Instructions for the task - What is needed is an exact copy of the lines in the listing below, from the one with "building: [63,417,105,465] -> none" up to and including the one with "building: [328,422,385,475] -> none", with no other lines.

[Records for the task — start]

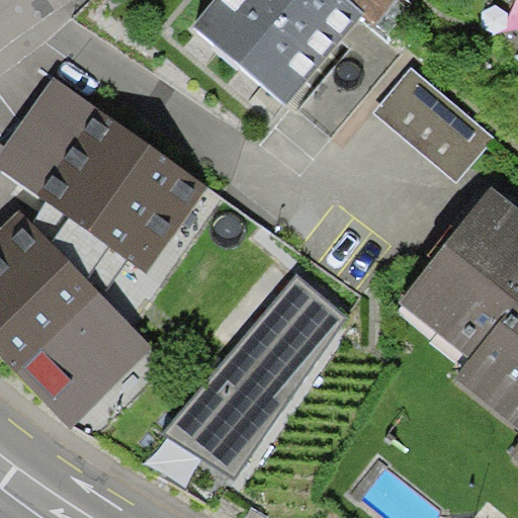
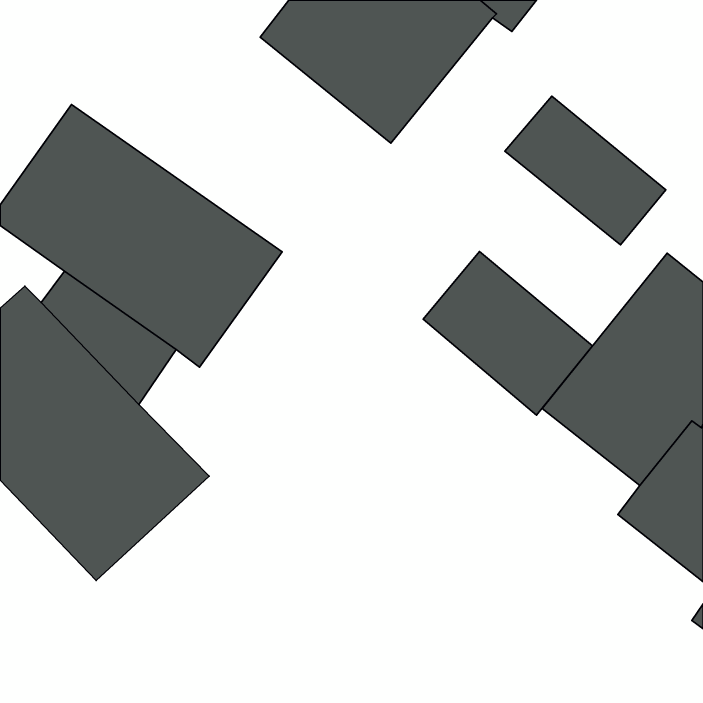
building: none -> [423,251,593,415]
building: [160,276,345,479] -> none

[Records for the task — finish]
[Records for the task — start]

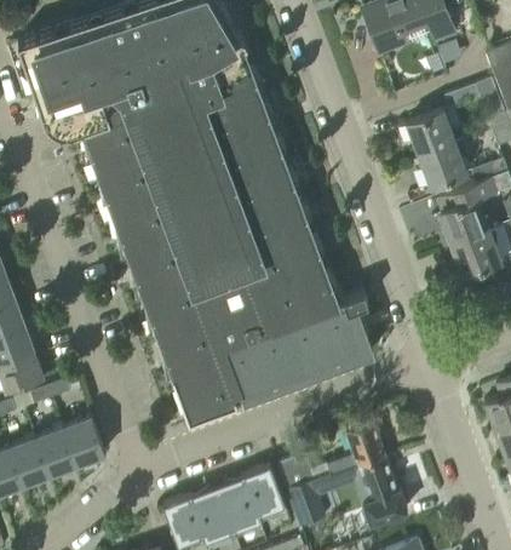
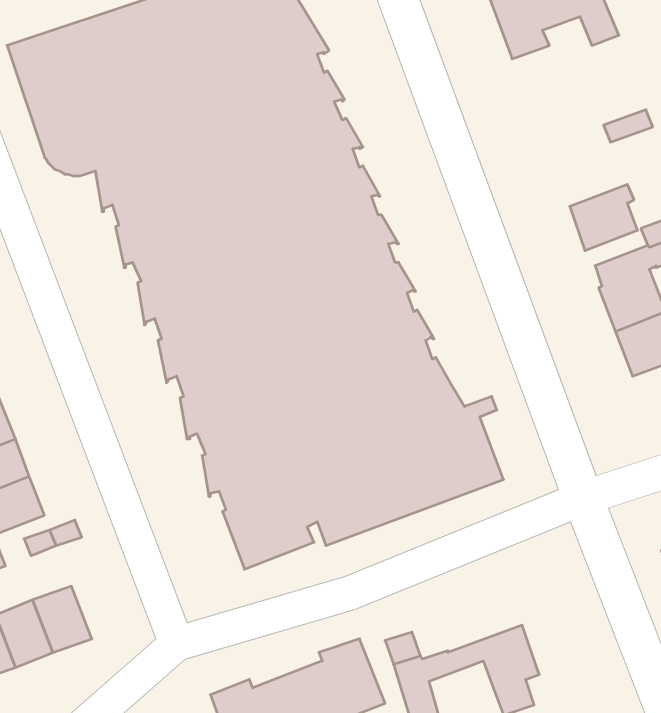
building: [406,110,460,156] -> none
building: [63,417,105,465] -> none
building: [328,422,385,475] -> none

[Records for the task — finish]

Result for this task -
building: [63,417,105,465] -> none
building: [328,422,385,475] -> none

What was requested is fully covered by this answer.